Revision comparison data
● ● ● ● ● ● ●

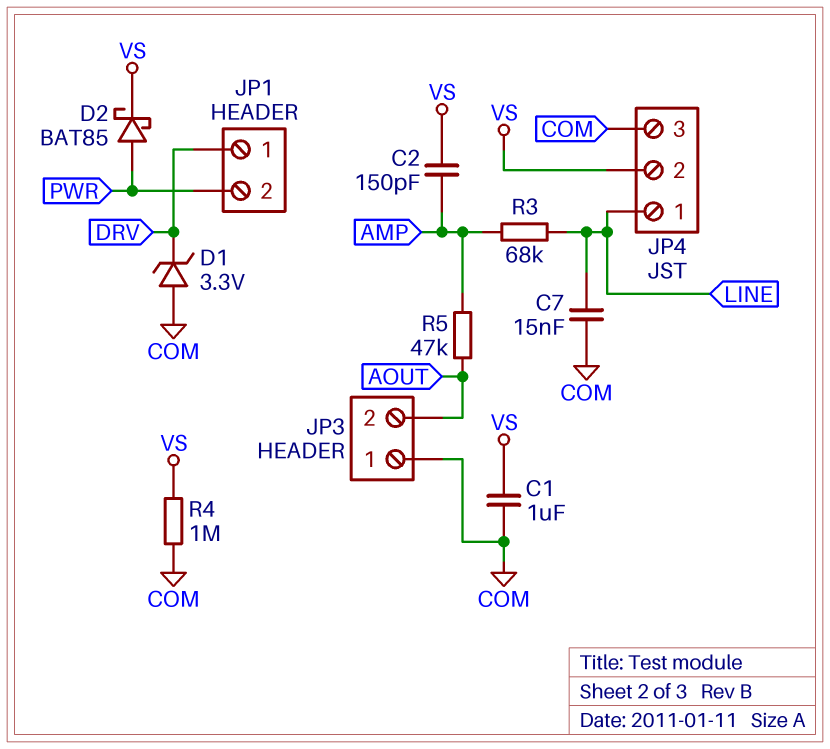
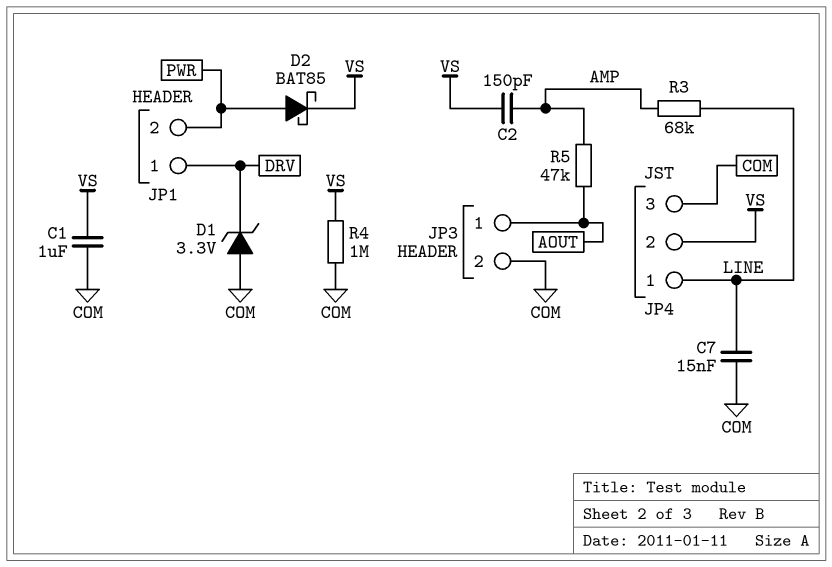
JP3 pin 1: COM -> AOUT
JP3 pin 2: AOUT -> COM

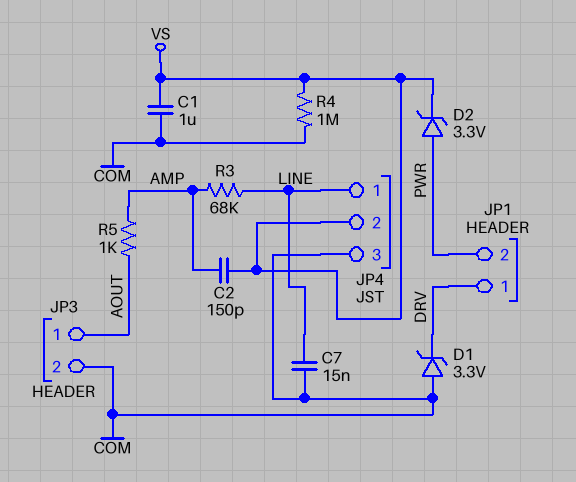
D2: schottky BAT85 (A PWR, K VS) -> zener 3.3V (A PWR, K VS)
R5: 47k (AMP, AOUT) -> 1k (AMP, AOUT)

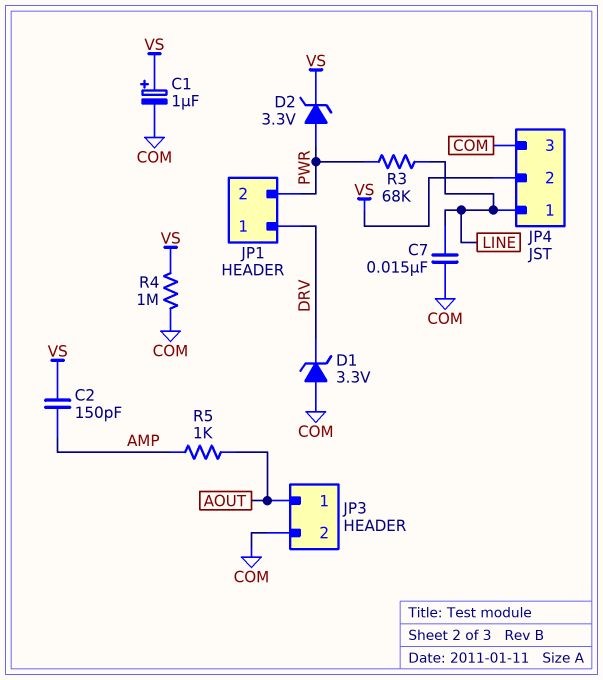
C1: 1uF (COM, VS) -> 1uF (plus VS, minus COM)
R3: 68k (AMP, LINE) -> 68k (LINE, PWR)

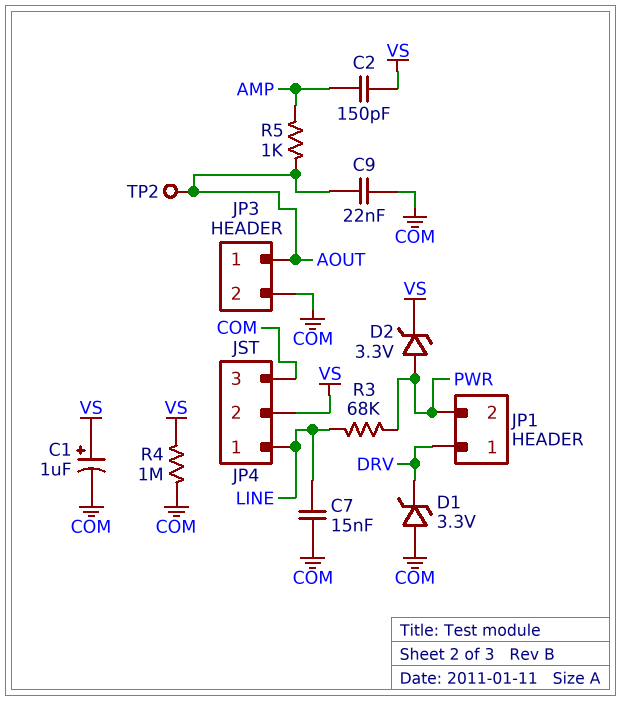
C9: none -> 22nF (AOUT, COM)
TP2: none -> test point (AOUT)

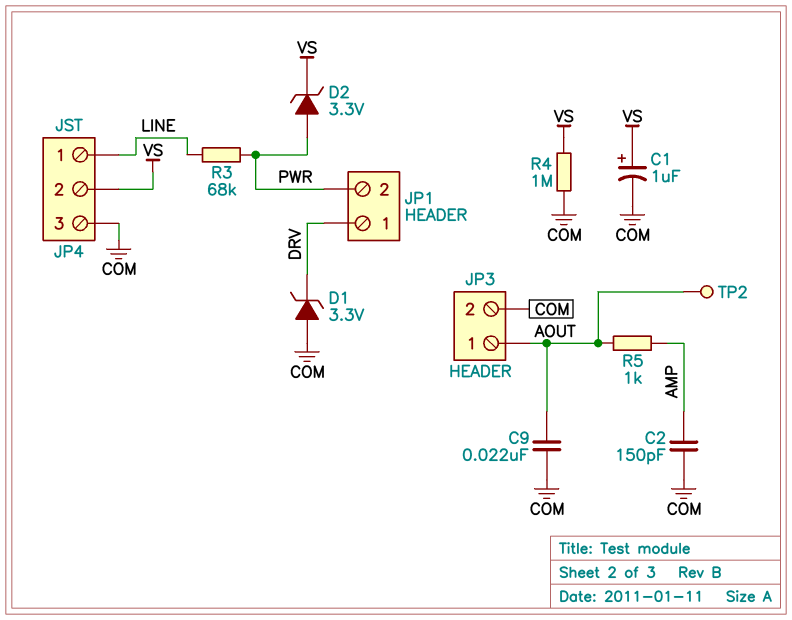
C2: 150pF (AMP, VS) -> 150pF (AMP, COM)
C7: 15nF (COM, LINE) -> none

● ● ● ● ● ● ●

# TASK:
Scan the entries above and show each line that contains the word "none".

# RESULT FOR THIS EXERCISE:
C9: none -> 22nF (AOUT, COM)
TP2: none -> test point (AOUT)
C7: 15nF (COM, LINE) -> none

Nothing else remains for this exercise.